Work to complete: Begin at the line containing "sofa: (918, 174) -> (285, 527), moved" in the records below, end at the line containing "door: (991, 606) -> (322, 231), width x1.38", and retype each line in that span exactly. No other line and no image should appear.

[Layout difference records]
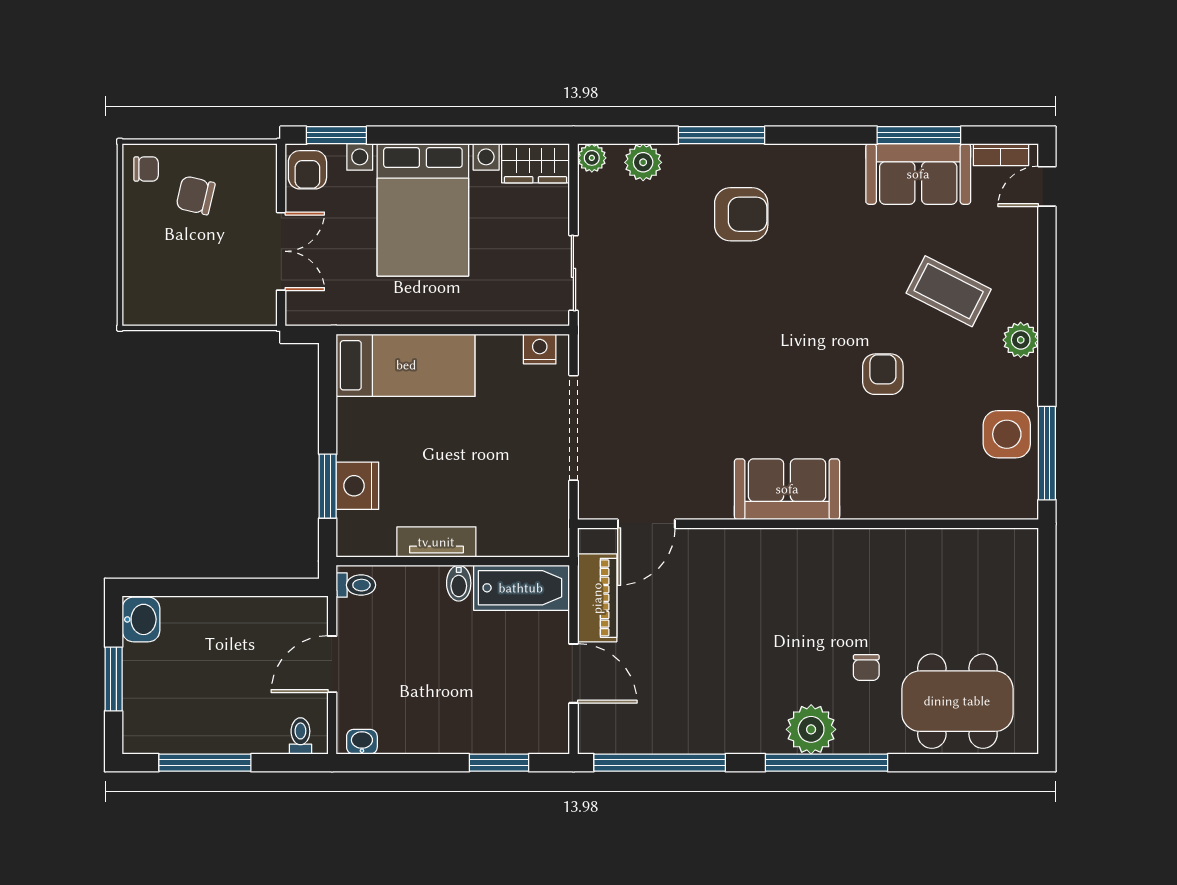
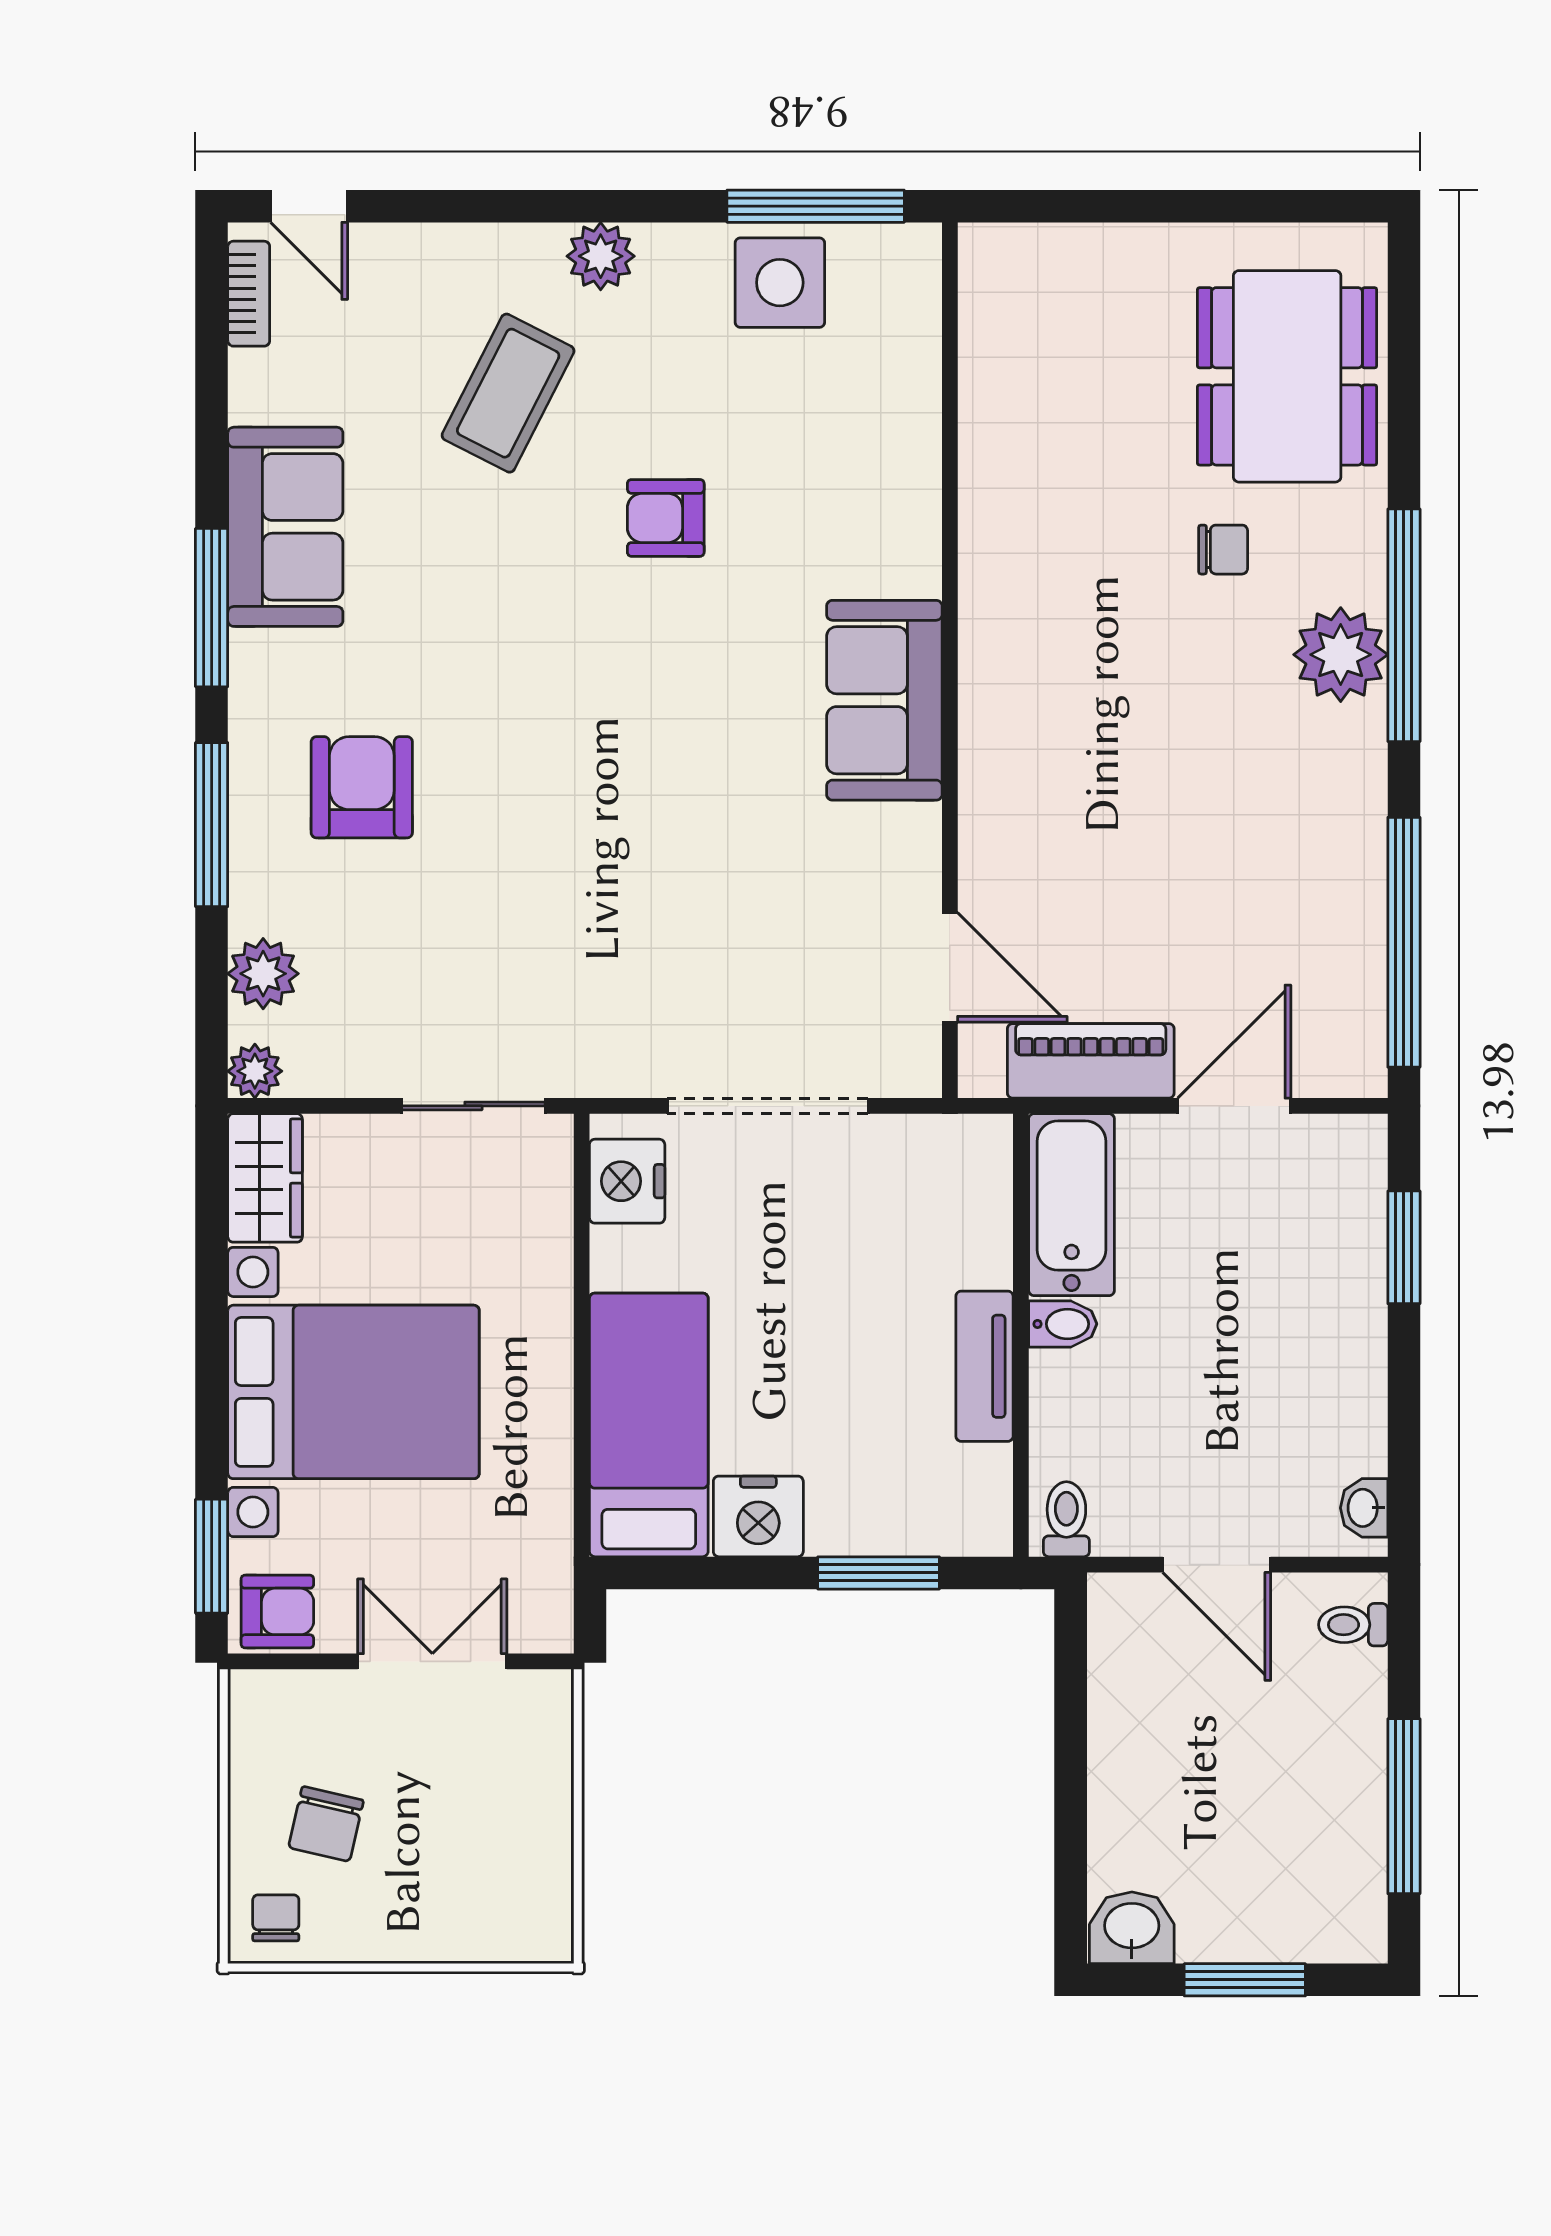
window: (919, 135) -> (212, 608), moved
sofa: (918, 174) -> (285, 527), moved
nightstand: (540, 349) -> (627, 1181), width x1.36, depth x1.33
nightstand: (357, 486) -> (758, 1516), moved

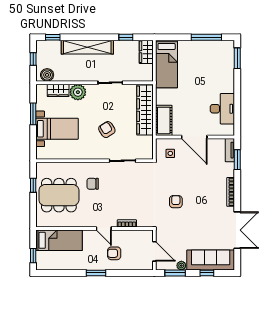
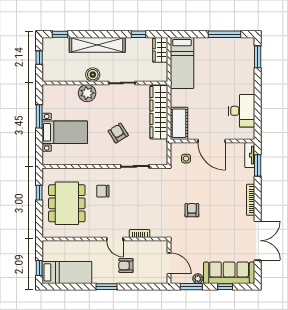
boiler: (47, 75) -> (93, 75), moved
wardrobe: (58, 90) -> (66, 91), removed
dining table: (59, 195) -> (67, 203), turned 90
bed: (59, 240) -> (67, 272), moved

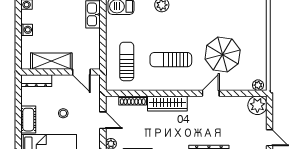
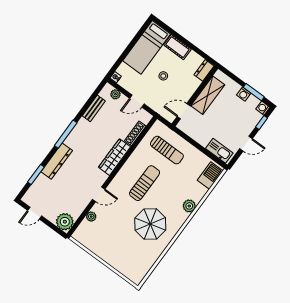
window: (18, 22) -> (254, 92), added
parasol: (223, 54) -> (150, 224), moved
dresser: (36, 81) -> (204, 70), width x0.70
plant: (258, 85) -> (91, 217), moved
door: (211, 93) -> (99, 194), hinge flipped

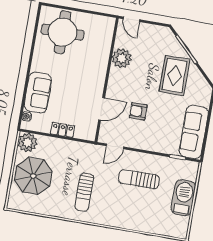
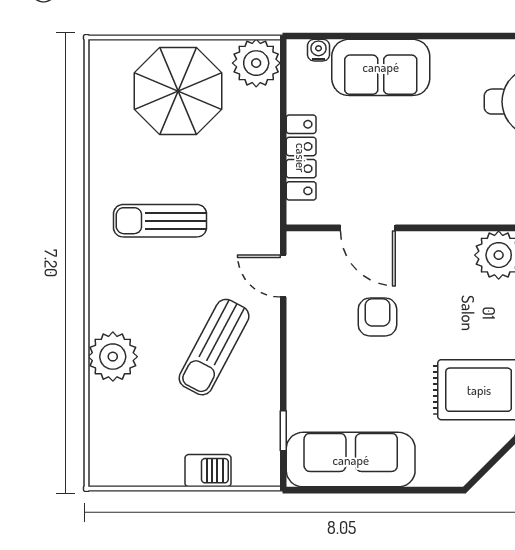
locker: (62, 130) -> (301, 158), width x1.53
sun lounger: (139, 179) -> (214, 347), turned -152
barbecue: (183, 198) -> (208, 471), width x0.53, depth x0.65
plant: (136, 221) -> (113, 357), added

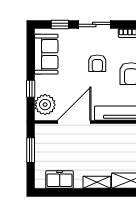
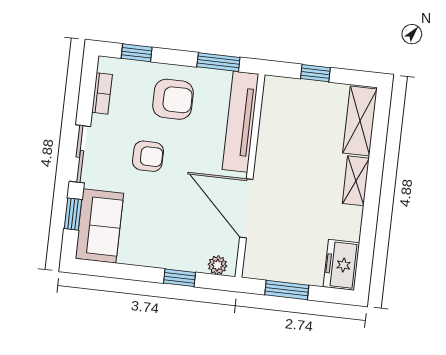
sofa: (46, 54) -> (99, 226), moved, turned 90
plant: (45, 105) -> (217, 265), width x0.53, depth x0.53
freezer: (60, 179) -> (341, 265), moved

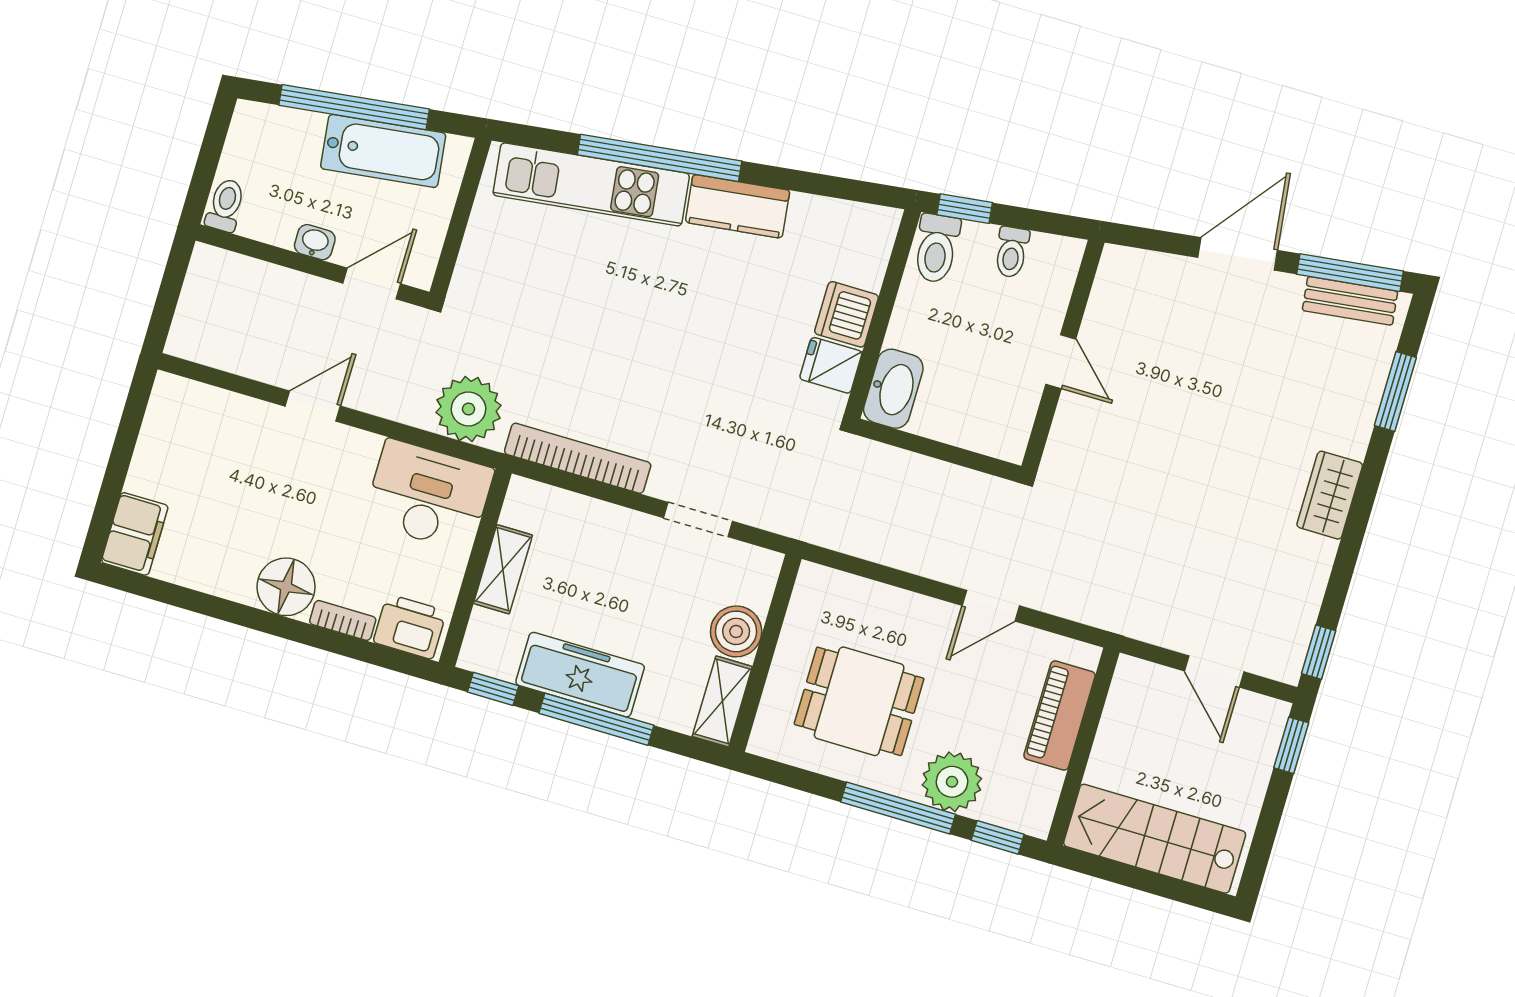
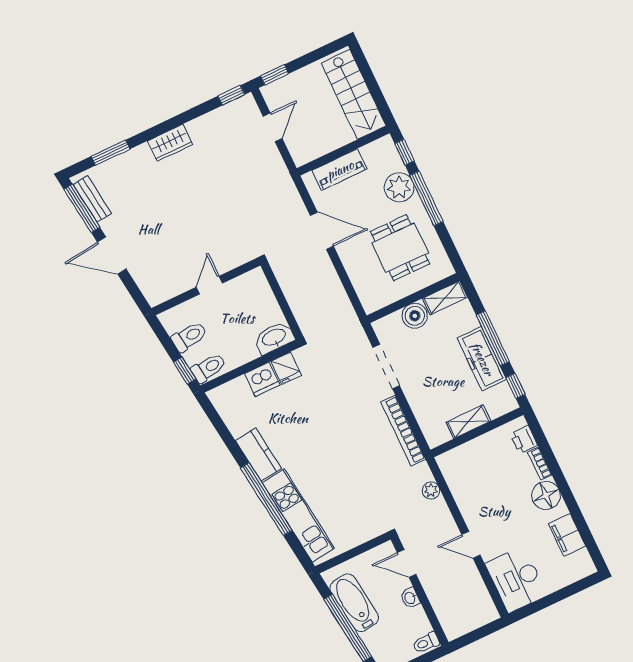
toilet: (1012, 252) -> (189, 337), width x1.37, depth x1.39
plant: (469, 409) -> (431, 490), width x0.53, depth x0.53
desk: (429, 496) -> (516, 579), moved
doorway: (698, 519) -> (386, 366), width x1.38
filing cabinet: (135, 534) -> (567, 535), moved, turned -90
door: (991, 606) -> (322, 231), width x1.38
printer: (410, 627) -> (524, 440), width x0.73, depth x0.81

Finished task:
sofa: (918, 174) -> (285, 527), moved
nightstand: (540, 349) -> (627, 1181), width x1.36, depth x1.33
nightstand: (357, 486) -> (758, 1516), moved

boiler: (47, 75) -> (93, 75), moved
wardrobe: (58, 90) -> (66, 91), removed
dining table: (59, 195) -> (67, 203), turned 90
bed: (59, 240) -> (67, 272), moved

window: (18, 22) -> (254, 92), added
parasol: (223, 54) -> (150, 224), moved
dresser: (36, 81) -> (204, 70), width x0.70
plant: (258, 85) -> (91, 217), moved
door: (211, 93) -> (99, 194), hinge flipped

locker: (62, 130) -> (301, 158), width x1.53
sun lounger: (139, 179) -> (214, 347), turned -152
barbecue: (183, 198) -> (208, 471), width x0.53, depth x0.65
plant: (136, 221) -> (113, 357), added

sofa: (46, 54) -> (99, 226), moved, turned 90
plant: (45, 105) -> (217, 265), width x0.53, depth x0.53
freezer: (60, 179) -> (341, 265), moved

toilet: (1012, 252) -> (189, 337), width x1.37, depth x1.39
plant: (469, 409) -> (431, 490), width x0.53, depth x0.53
desk: (429, 496) -> (516, 579), moved
doorway: (698, 519) -> (386, 366), width x1.38
filing cabinet: (135, 534) -> (567, 535), moved, turned -90
door: (991, 606) -> (322, 231), width x1.38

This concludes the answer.